● **Exercise objective**
Among the entries below, find all lines that include "degrees" and copy them.

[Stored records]
=-=-=-=-=

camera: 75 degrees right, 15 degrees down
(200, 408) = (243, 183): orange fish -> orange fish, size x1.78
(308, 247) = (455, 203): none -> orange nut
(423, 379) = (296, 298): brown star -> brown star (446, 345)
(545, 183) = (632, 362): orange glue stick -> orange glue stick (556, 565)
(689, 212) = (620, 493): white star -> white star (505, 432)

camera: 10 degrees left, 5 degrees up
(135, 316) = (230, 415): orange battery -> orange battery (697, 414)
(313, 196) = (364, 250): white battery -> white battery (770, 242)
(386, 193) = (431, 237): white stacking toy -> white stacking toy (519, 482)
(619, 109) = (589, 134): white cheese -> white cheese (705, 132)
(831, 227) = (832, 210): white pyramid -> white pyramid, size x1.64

=-=-=-=-=

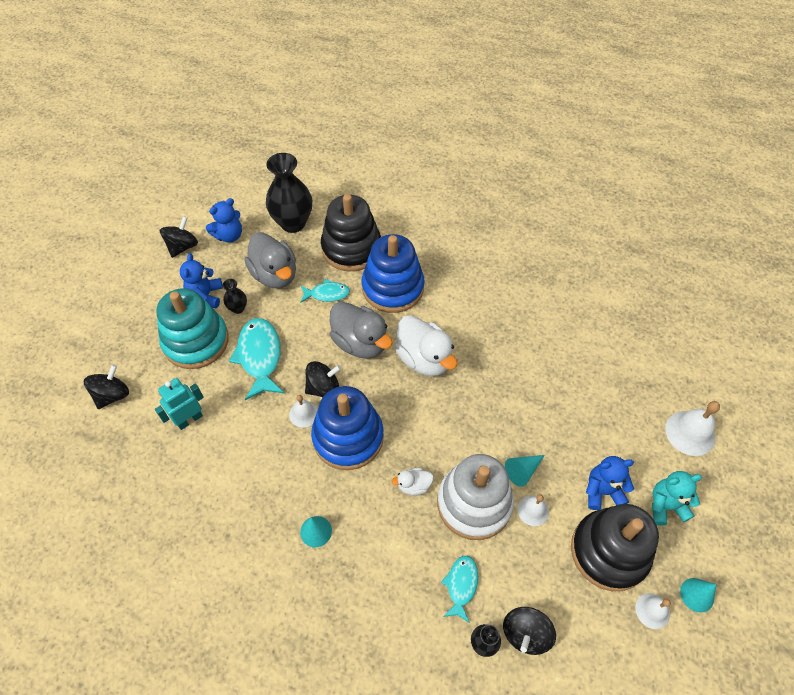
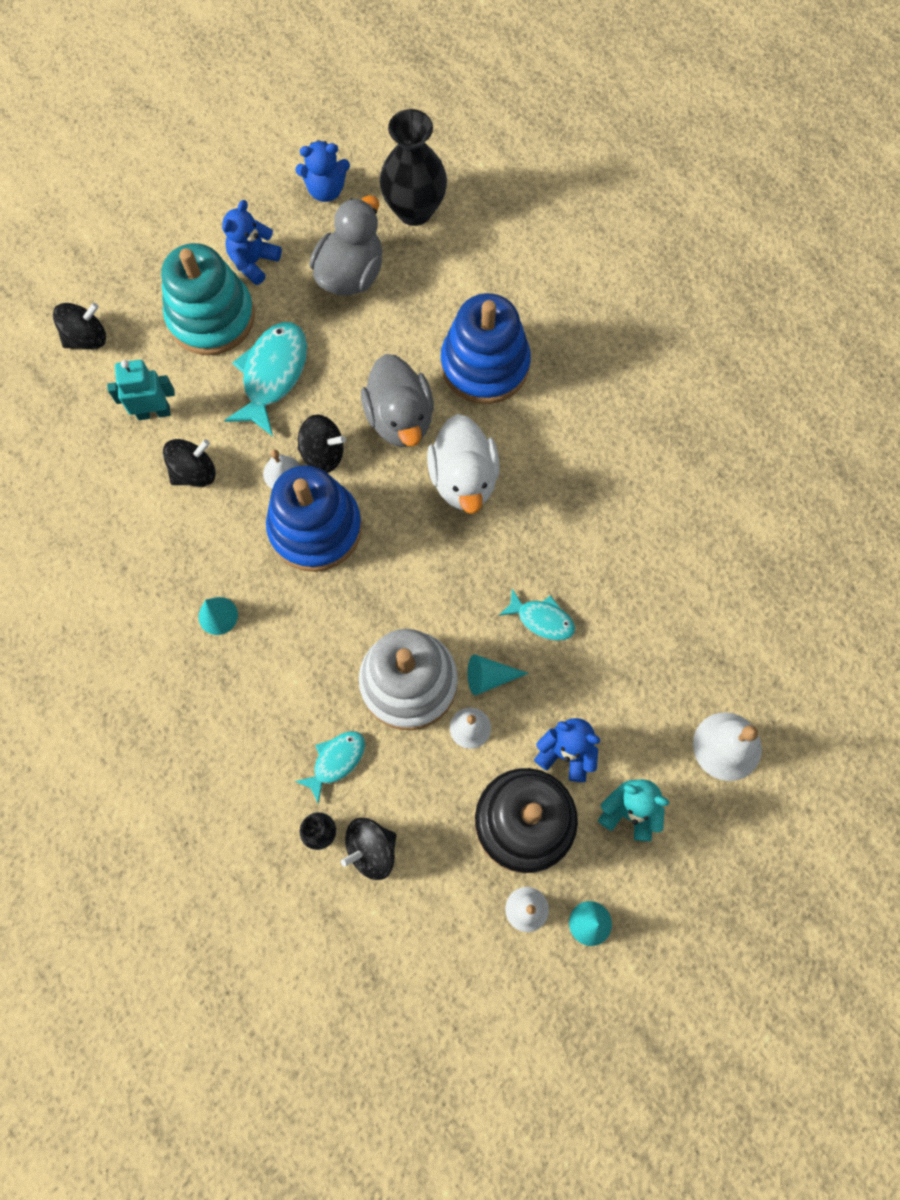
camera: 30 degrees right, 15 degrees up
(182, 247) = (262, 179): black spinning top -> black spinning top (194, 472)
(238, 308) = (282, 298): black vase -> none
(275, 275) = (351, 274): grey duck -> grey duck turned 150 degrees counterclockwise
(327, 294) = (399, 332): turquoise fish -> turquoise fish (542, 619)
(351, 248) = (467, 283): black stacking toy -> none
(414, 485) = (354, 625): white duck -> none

=-=-=-=-=

● **Result of the exercise**
camera: 75 degrees right, 15 degrees down
camera: 10 degrees left, 5 degrees up
camera: 30 degrees right, 15 degrees up
(275, 275) = (351, 274): grey duck -> grey duck turned 150 degrees counterclockwise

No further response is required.